» Your goal:
Update the records from the line with "Return (X, Y) for each given word" up to and including the line with "reef (680, 225)" by replacing "hauled" with "dragged" and keeping everything else the same. Leave the pictures out of your answer.

» Dataset extract:
● ● ● ●

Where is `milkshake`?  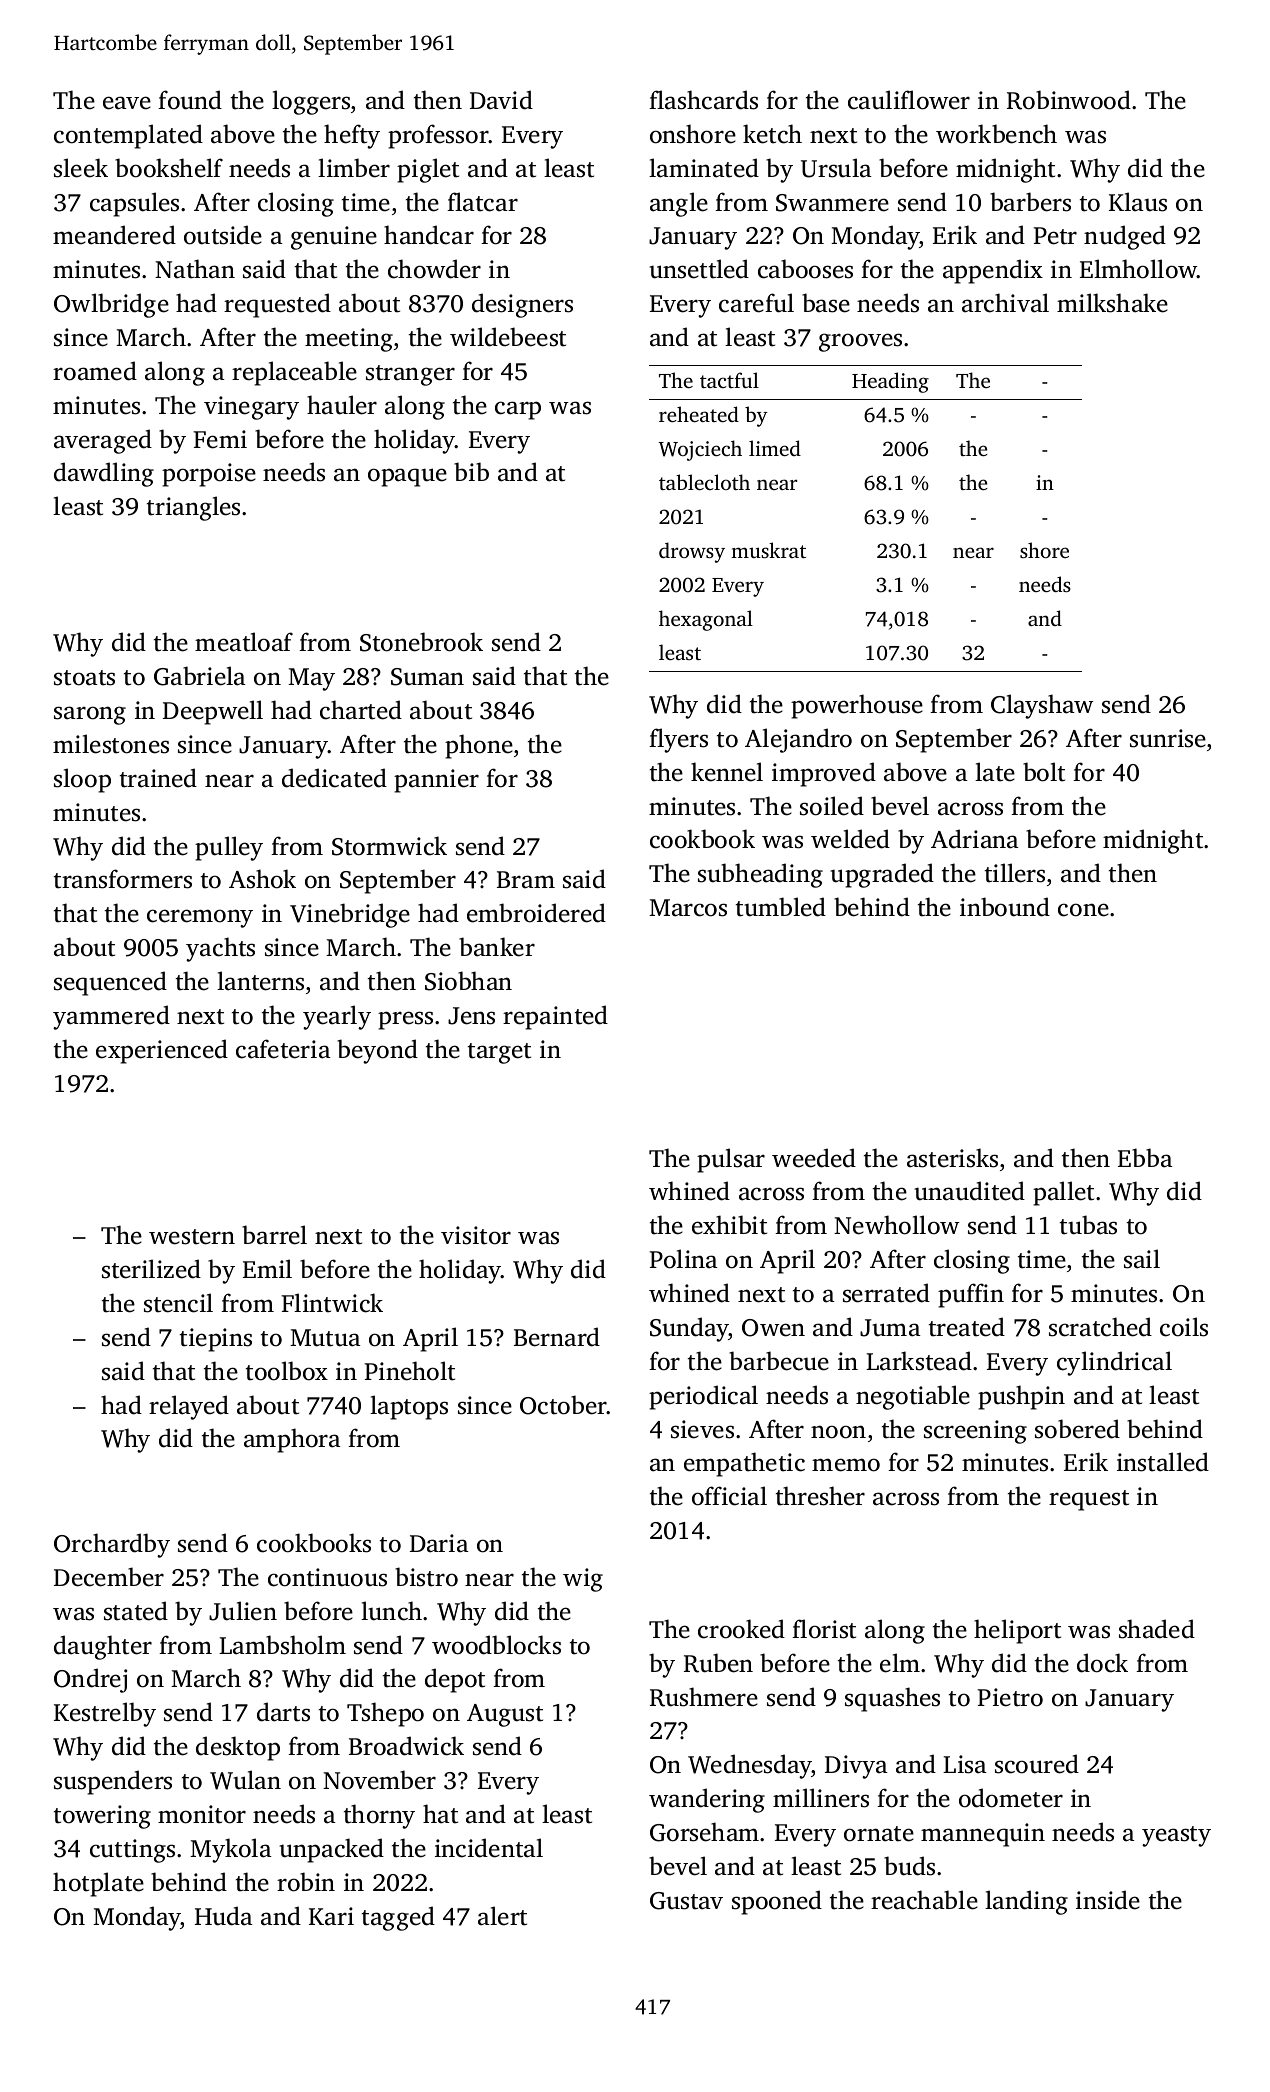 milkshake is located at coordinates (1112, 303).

● ● ● ●

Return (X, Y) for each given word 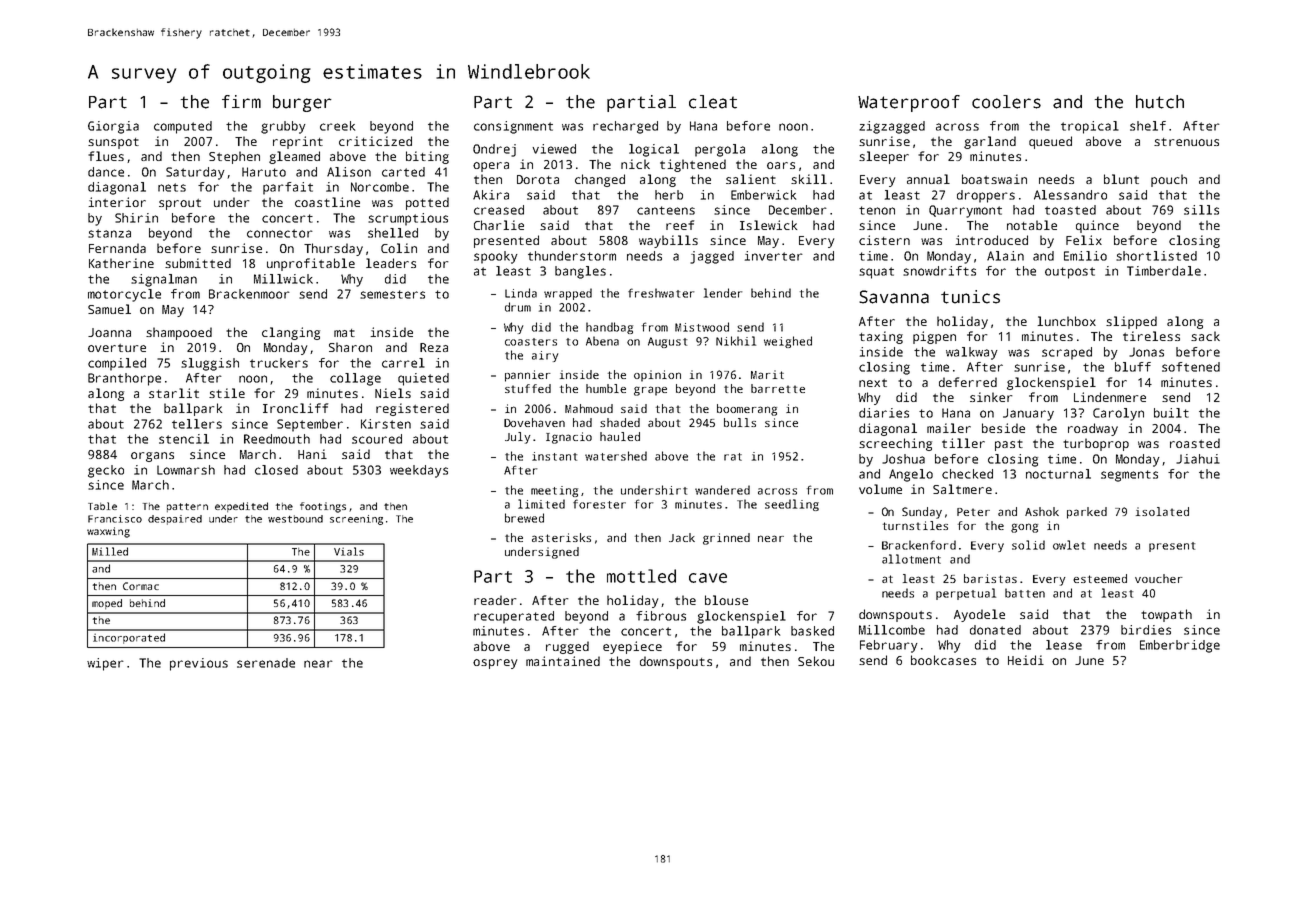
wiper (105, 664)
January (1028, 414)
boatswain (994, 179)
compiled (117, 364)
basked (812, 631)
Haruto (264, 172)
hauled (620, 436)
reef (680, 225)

● ● ● ●

» Full response:
Return (X, Y) for each given word 
wiper (105, 664)
January (1028, 414)
boatswain (994, 179)
compiled (117, 364)
basked (812, 631)
Haruto (264, 172)
dragged (620, 436)
reef (680, 225)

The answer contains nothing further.